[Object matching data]
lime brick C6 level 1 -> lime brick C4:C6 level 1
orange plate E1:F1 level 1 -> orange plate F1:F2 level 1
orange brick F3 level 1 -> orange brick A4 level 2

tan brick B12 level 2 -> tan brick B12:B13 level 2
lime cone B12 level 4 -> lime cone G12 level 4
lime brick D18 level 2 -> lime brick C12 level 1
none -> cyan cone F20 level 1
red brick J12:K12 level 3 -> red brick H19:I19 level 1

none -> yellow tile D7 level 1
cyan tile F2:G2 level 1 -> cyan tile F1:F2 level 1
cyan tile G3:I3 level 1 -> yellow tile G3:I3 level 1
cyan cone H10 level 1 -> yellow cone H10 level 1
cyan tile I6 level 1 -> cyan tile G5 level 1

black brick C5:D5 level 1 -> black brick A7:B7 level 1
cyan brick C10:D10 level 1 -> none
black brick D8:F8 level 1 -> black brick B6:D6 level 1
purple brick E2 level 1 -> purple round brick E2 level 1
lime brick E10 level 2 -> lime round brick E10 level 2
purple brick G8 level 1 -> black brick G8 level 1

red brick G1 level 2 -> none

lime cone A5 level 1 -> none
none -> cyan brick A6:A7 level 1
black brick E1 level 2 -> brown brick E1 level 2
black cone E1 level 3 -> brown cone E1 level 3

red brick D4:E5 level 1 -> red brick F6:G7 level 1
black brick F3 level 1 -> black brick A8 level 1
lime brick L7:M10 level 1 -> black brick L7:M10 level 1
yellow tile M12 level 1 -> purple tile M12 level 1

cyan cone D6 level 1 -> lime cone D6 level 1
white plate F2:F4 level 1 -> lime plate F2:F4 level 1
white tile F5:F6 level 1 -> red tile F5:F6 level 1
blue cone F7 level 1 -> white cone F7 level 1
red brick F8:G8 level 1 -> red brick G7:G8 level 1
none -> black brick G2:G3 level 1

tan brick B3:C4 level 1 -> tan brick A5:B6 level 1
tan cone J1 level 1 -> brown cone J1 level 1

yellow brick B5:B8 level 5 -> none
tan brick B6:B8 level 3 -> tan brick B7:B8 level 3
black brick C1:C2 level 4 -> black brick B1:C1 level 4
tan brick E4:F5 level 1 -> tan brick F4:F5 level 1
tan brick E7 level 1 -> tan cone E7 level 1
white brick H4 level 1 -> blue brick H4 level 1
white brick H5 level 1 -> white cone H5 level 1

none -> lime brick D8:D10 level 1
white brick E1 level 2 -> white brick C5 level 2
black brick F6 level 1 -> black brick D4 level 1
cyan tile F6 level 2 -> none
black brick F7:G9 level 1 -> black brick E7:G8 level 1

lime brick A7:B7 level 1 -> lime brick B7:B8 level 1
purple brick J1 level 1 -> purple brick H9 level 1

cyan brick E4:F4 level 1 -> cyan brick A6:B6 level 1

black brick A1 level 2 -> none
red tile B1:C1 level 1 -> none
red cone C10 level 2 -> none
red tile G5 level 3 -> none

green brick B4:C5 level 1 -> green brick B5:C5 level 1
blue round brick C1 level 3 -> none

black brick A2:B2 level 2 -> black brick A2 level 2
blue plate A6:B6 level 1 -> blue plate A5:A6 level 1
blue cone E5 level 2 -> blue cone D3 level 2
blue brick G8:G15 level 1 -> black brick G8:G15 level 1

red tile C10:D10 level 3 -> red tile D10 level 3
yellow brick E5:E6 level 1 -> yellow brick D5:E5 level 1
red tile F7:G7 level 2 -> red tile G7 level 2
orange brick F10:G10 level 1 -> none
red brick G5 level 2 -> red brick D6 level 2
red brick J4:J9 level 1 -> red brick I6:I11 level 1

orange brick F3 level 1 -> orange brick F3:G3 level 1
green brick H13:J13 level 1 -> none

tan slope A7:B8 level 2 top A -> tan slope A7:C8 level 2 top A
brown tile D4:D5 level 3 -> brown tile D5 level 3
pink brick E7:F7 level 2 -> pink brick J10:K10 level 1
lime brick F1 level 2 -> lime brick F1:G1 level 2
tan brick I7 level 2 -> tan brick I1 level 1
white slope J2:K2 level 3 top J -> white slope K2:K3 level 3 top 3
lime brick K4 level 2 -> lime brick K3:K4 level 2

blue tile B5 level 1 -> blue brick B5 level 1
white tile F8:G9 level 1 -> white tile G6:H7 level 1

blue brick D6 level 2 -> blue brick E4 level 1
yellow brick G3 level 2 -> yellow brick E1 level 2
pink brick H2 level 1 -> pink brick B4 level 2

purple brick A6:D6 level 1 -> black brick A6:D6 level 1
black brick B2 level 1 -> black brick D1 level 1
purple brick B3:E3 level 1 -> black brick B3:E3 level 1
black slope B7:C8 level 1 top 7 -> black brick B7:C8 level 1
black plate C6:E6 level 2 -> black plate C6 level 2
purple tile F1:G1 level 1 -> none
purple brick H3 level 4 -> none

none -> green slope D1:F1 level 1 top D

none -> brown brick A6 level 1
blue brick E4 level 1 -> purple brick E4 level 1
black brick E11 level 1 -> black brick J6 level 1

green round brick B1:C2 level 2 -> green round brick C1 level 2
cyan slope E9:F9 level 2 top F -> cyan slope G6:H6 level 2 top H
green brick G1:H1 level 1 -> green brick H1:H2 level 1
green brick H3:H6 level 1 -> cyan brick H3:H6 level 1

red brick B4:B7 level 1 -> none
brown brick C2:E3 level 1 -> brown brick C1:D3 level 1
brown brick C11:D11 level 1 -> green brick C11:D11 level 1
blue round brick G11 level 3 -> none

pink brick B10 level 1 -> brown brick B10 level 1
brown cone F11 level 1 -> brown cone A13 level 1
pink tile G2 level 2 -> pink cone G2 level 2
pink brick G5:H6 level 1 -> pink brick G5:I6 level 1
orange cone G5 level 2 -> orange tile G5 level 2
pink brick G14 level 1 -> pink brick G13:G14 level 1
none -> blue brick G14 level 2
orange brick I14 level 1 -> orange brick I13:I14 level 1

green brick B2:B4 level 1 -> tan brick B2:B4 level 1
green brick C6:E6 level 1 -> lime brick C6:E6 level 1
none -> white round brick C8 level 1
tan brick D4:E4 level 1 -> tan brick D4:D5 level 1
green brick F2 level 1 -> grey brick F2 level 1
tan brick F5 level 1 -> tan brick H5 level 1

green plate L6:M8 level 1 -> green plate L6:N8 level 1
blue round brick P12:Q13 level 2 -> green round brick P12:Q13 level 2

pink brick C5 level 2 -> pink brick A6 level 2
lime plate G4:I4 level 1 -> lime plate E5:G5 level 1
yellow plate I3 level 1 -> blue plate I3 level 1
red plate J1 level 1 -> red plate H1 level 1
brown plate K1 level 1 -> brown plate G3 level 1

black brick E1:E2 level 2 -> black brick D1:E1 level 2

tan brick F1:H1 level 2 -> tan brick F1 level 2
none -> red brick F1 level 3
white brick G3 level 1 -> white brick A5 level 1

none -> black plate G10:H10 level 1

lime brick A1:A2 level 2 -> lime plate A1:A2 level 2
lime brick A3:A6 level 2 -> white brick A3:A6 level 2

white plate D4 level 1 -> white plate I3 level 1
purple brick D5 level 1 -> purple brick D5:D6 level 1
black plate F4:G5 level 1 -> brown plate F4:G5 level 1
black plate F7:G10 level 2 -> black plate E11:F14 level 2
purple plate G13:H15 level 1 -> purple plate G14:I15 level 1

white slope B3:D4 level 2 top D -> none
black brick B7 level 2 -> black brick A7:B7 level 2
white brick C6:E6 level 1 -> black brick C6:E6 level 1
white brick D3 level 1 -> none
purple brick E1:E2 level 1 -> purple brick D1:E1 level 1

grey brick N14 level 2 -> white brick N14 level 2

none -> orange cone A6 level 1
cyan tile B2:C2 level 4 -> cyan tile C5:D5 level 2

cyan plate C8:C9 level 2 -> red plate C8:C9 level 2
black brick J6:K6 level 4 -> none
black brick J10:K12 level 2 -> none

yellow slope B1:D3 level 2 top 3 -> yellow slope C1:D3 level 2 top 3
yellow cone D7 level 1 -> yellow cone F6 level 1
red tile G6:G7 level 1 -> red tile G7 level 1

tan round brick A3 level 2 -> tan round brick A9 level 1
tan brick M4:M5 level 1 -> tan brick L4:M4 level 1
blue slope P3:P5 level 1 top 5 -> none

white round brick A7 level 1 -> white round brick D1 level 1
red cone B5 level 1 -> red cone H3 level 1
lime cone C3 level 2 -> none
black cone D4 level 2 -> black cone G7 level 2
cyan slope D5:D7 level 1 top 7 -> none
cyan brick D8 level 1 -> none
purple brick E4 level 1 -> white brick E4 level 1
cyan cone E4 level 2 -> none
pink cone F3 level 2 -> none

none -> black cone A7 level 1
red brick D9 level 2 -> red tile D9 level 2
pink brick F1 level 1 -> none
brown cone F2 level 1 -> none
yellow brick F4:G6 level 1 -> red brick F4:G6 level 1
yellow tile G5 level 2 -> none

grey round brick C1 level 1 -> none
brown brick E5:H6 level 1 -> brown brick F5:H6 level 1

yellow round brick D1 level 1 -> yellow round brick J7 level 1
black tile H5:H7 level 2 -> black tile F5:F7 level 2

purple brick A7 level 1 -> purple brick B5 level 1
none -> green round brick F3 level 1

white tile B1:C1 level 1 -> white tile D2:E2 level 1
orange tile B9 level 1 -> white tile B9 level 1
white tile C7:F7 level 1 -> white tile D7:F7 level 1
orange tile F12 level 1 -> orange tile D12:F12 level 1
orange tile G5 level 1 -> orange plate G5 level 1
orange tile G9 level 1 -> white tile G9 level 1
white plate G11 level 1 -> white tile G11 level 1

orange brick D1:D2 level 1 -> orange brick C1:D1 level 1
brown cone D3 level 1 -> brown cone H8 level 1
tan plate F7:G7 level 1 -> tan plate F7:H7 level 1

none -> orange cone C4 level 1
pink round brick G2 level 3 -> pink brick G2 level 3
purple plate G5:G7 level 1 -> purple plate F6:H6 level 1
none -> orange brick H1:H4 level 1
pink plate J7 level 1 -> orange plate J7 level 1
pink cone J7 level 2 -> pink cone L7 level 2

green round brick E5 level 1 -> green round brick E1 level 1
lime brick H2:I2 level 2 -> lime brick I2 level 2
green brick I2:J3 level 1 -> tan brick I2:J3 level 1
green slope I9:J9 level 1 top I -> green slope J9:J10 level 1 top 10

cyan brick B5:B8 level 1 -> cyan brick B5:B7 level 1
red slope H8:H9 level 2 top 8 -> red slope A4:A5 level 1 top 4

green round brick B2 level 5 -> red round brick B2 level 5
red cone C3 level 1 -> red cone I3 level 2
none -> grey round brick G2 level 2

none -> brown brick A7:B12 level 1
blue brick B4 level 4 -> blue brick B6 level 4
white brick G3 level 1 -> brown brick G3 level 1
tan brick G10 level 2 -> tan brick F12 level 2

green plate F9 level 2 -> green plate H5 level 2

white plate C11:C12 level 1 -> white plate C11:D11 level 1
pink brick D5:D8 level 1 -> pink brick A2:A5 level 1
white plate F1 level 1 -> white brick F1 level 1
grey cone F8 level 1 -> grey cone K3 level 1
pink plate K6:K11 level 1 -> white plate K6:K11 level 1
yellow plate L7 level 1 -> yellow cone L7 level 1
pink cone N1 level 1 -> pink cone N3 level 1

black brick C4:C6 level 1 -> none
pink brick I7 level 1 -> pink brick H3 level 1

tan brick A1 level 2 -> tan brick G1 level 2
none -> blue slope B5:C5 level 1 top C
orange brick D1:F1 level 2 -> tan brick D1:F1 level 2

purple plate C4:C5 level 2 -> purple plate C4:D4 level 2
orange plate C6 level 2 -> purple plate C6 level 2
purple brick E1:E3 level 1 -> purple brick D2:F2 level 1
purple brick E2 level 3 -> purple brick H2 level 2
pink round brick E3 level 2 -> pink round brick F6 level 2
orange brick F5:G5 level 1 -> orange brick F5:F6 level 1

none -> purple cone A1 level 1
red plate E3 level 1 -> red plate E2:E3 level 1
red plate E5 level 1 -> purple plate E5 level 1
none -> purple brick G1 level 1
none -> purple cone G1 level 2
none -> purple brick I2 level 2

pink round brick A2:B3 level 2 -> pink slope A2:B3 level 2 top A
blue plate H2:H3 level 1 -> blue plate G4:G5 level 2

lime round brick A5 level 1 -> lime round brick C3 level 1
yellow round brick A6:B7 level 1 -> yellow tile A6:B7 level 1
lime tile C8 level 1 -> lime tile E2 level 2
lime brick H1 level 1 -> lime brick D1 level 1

[PROBLEM STATEMENT] With the first line being the one containing "purple brick E4 level 1 ->" and the last line the one containing "black tile H5:H7", transcribe exactly the lines above that fall in that range.

[ANSWER BELOW]
purple brick E4 level 1 -> white brick E4 level 1
cyan cone E4 level 2 -> none
pink cone F3 level 2 -> none

none -> black cone A7 level 1
red brick D9 level 2 -> red tile D9 level 2
pink brick F1 level 1 -> none
brown cone F2 level 1 -> none
yellow brick F4:G6 level 1 -> red brick F4:G6 level 1
yellow tile G5 level 2 -> none

grey round brick C1 level 1 -> none
brown brick E5:H6 level 1 -> brown brick F5:H6 level 1

yellow round brick D1 level 1 -> yellow round brick J7 level 1
black tile H5:H7 level 2 -> black tile F5:F7 level 2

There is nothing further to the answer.